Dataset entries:
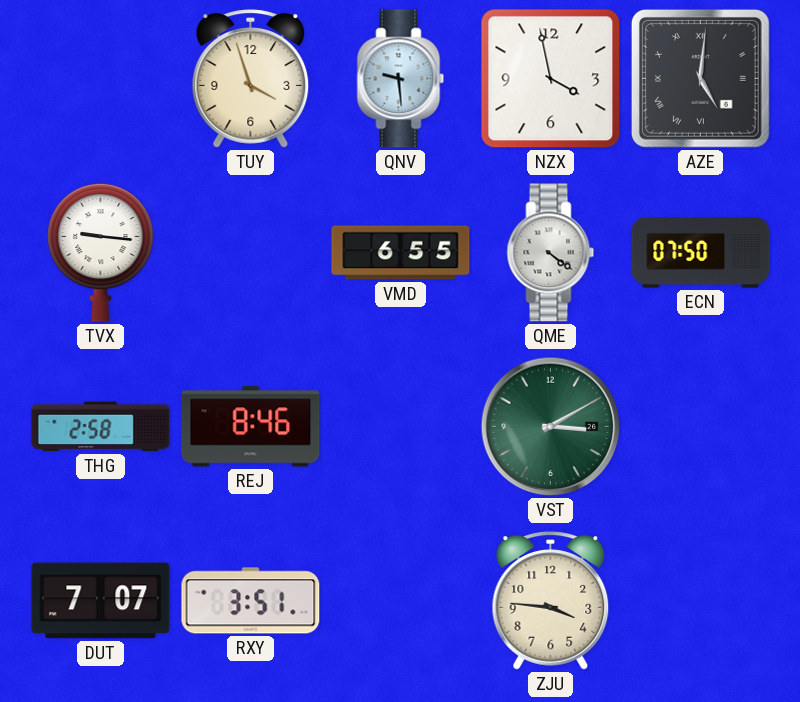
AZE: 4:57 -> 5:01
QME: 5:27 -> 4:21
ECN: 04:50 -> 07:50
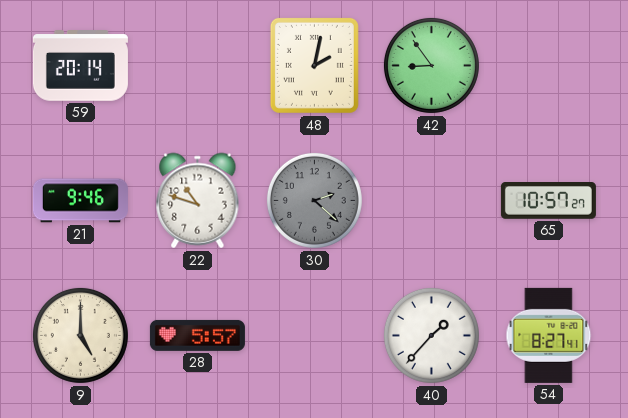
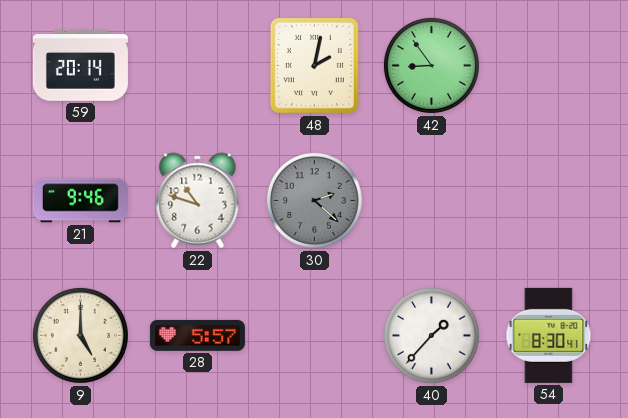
65: 10:57 -> none
54: 8:27 -> 8:30
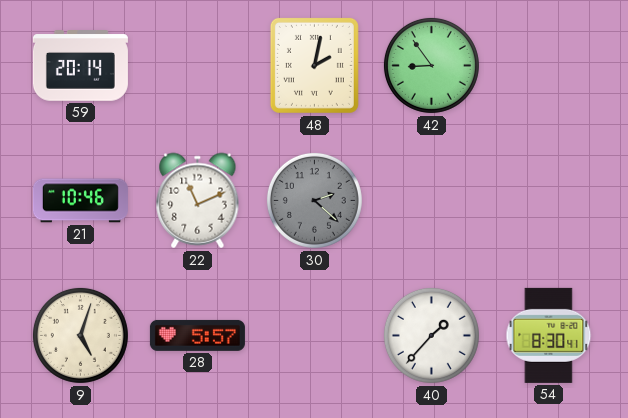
21: 9:46 -> 10:46
22: 10:48 -> 11:11
9: 5:00 -> 5:03
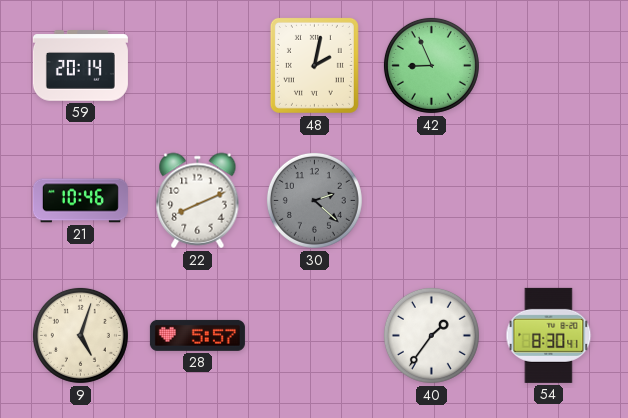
42: 8:54 -> 8:56
22: 11:11 -> 8:11
40: 1:37 -> 1:36
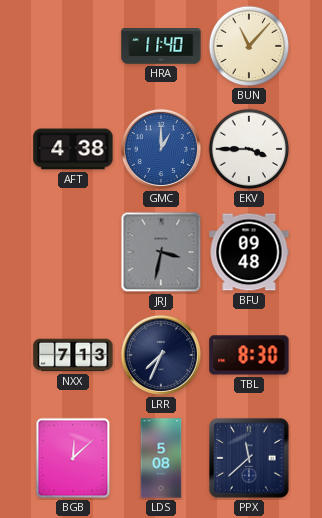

WHAT IS REQUIRED:
Revise the clock change records by replacing "none" with "no time" and leaving everything else unchanged. Omit the pictures from your answer.

COMPLETE ANSWER:
AZE: 4:57 -> 5:01
QME: 5:27 -> 4:21
ECN: 04:50 -> 07:50
65: 10:57 -> no time
54: 8:27 -> 8:30
21: 9:46 -> 10:46
22: 10:48 -> 11:11
9: 5:00 -> 5:03
42: 8:54 -> 8:56
22: 11:11 -> 8:11
40: 1:37 -> 1:36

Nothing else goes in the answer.